* _Assigned task_
Without including any pictures, return the records below exactly as written.

* _Task data_
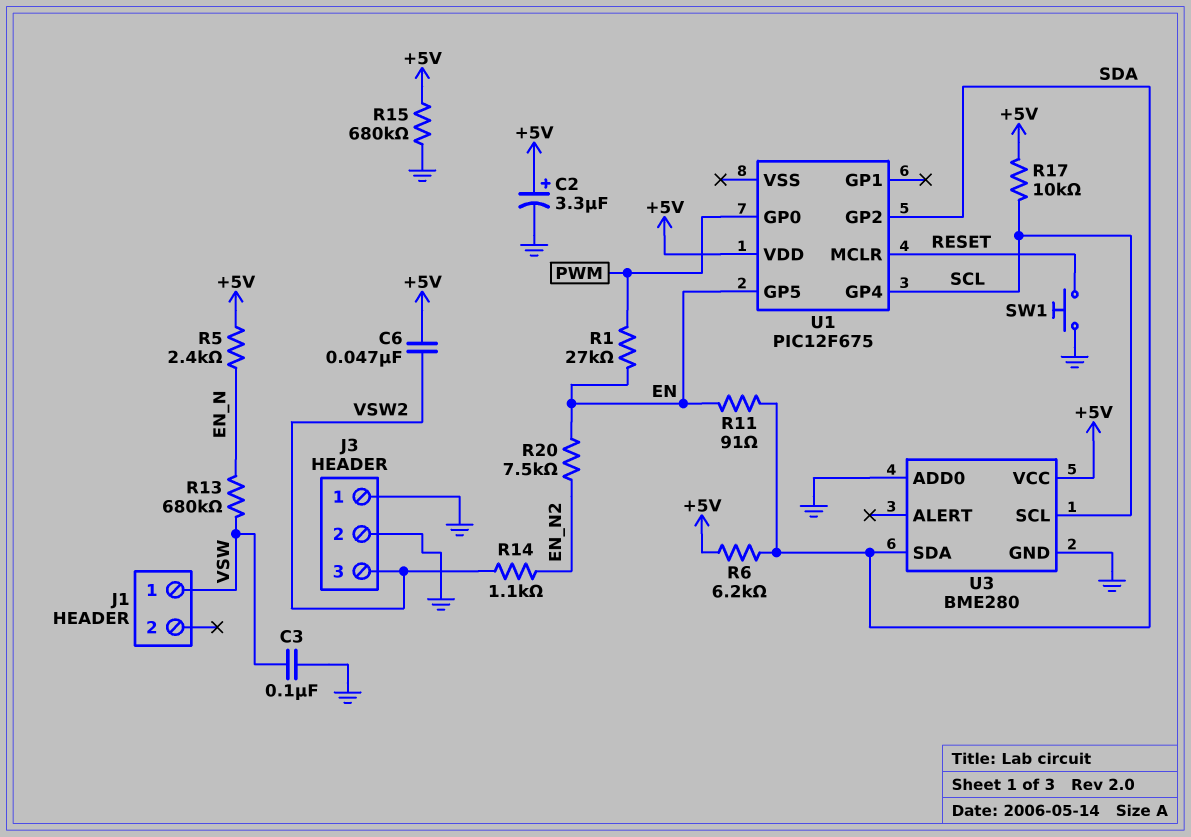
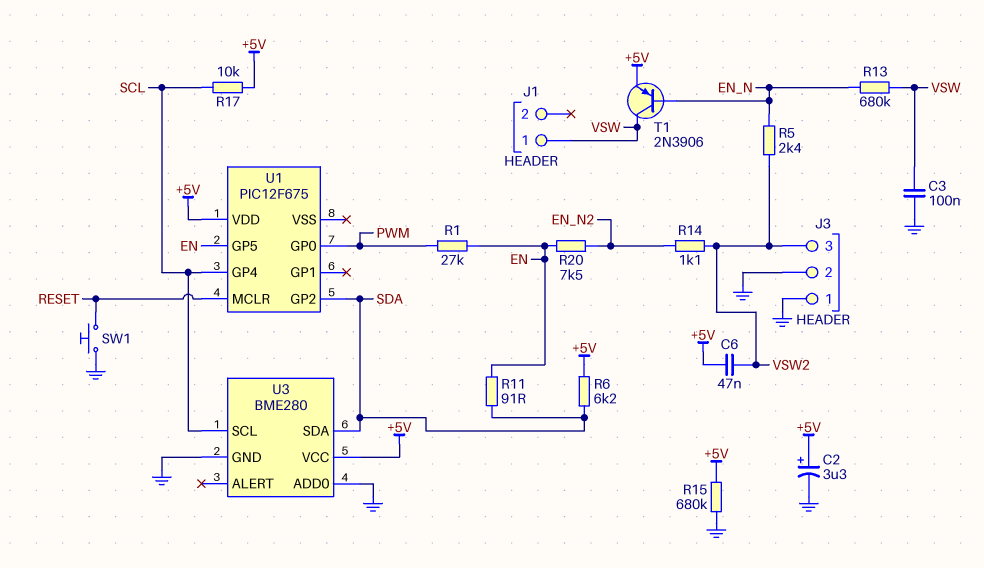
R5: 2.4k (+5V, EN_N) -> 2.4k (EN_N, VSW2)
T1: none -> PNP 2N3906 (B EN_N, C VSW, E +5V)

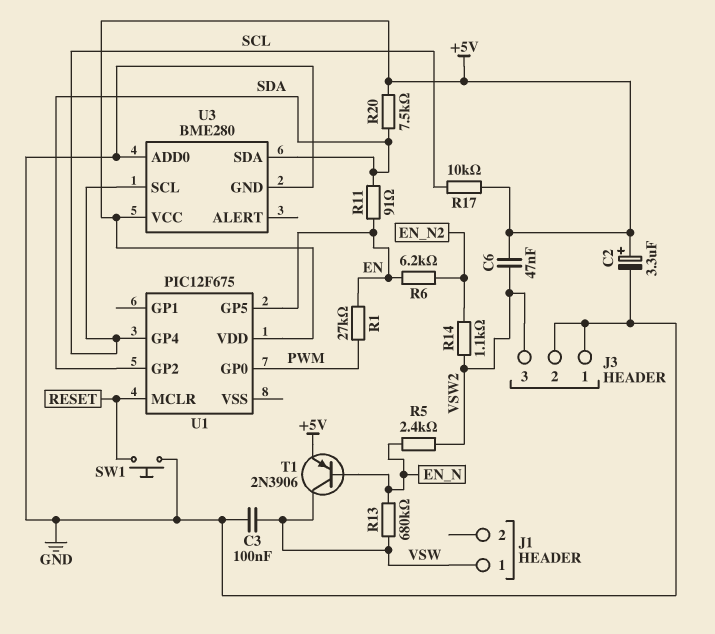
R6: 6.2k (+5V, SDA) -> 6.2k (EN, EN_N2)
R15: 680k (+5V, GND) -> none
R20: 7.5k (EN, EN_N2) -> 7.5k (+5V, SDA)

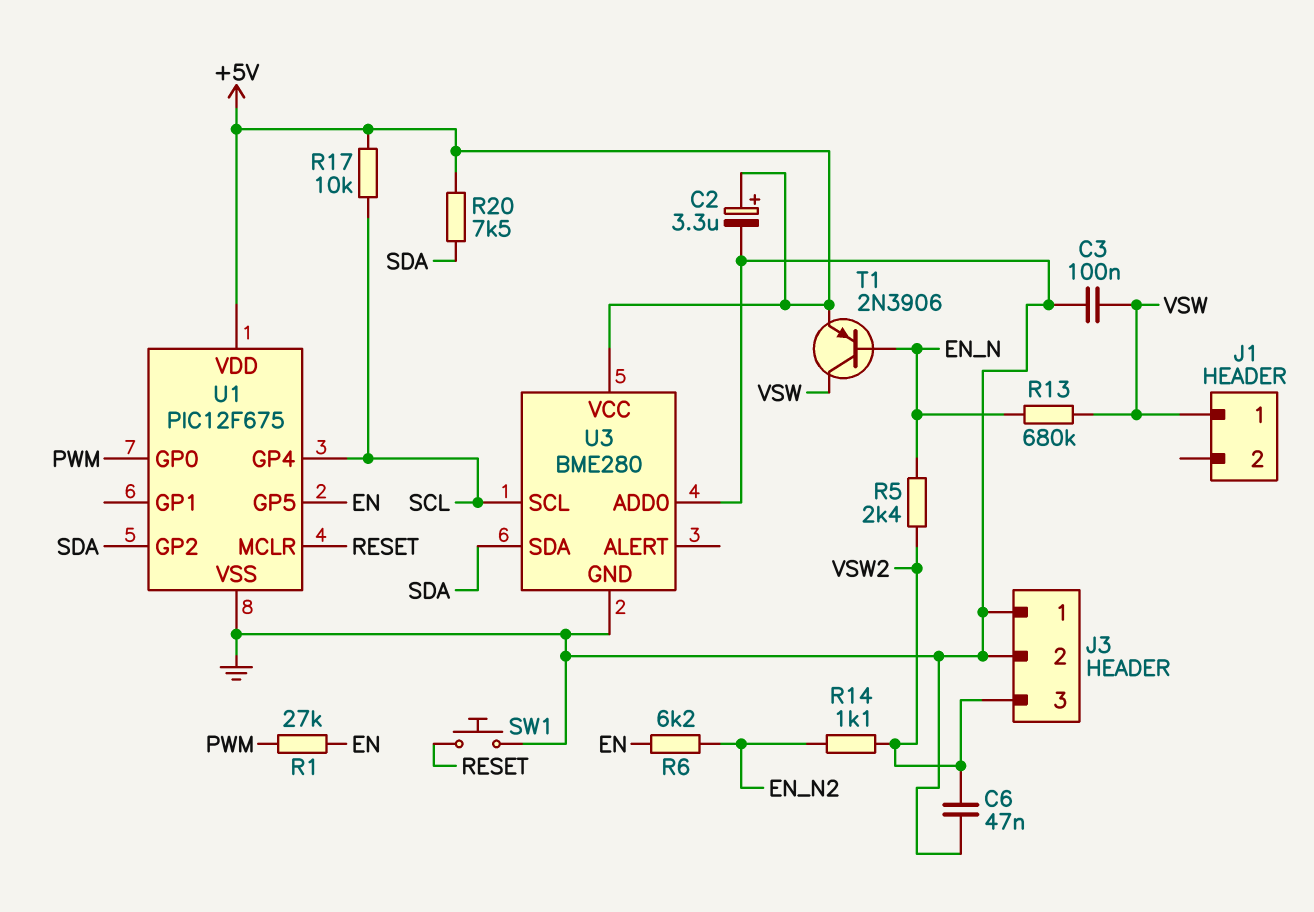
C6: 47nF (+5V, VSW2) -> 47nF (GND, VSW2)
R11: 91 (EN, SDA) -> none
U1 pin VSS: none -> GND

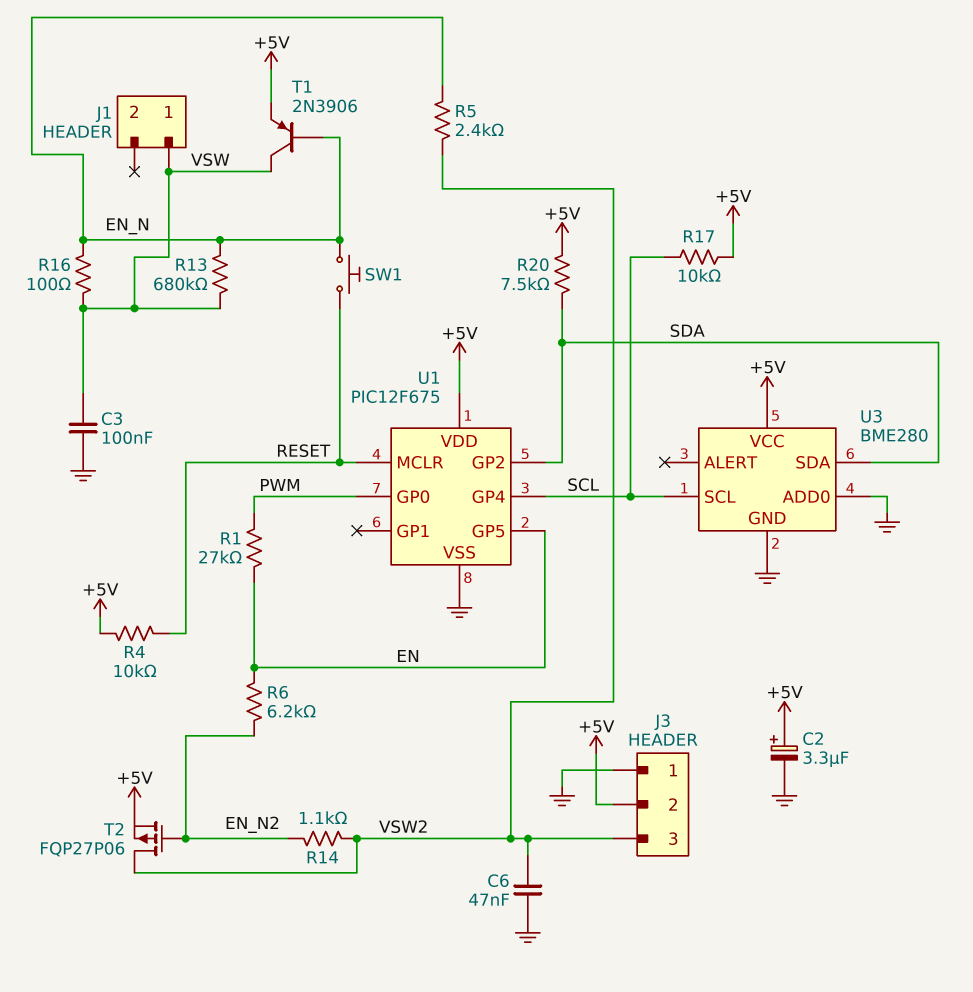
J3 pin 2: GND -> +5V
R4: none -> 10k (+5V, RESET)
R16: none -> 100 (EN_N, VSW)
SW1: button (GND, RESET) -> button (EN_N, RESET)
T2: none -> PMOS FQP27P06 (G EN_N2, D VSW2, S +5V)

* _Solution to the problem_
R5: 2.4k (+5V, EN_N) -> 2.4k (EN_N, VSW2)
T1: none -> PNP 2N3906 (B EN_N, C VSW, E +5V)

R6: 6.2k (+5V, SDA) -> 6.2k (EN, EN_N2)
R15: 680k (+5V, GND) -> none
R20: 7.5k (EN, EN_N2) -> 7.5k (+5V, SDA)

C6: 47nF (+5V, VSW2) -> 47nF (GND, VSW2)
R11: 91 (EN, SDA) -> none
U1 pin VSS: none -> GND

J3 pin 2: GND -> +5V
R4: none -> 10k (+5V, RESET)
R16: none -> 100 (EN_N, VSW)
SW1: button (GND, RESET) -> button (EN_N, RESET)
T2: none -> PMOS FQP27P06 (G EN_N2, D VSW2, S +5V)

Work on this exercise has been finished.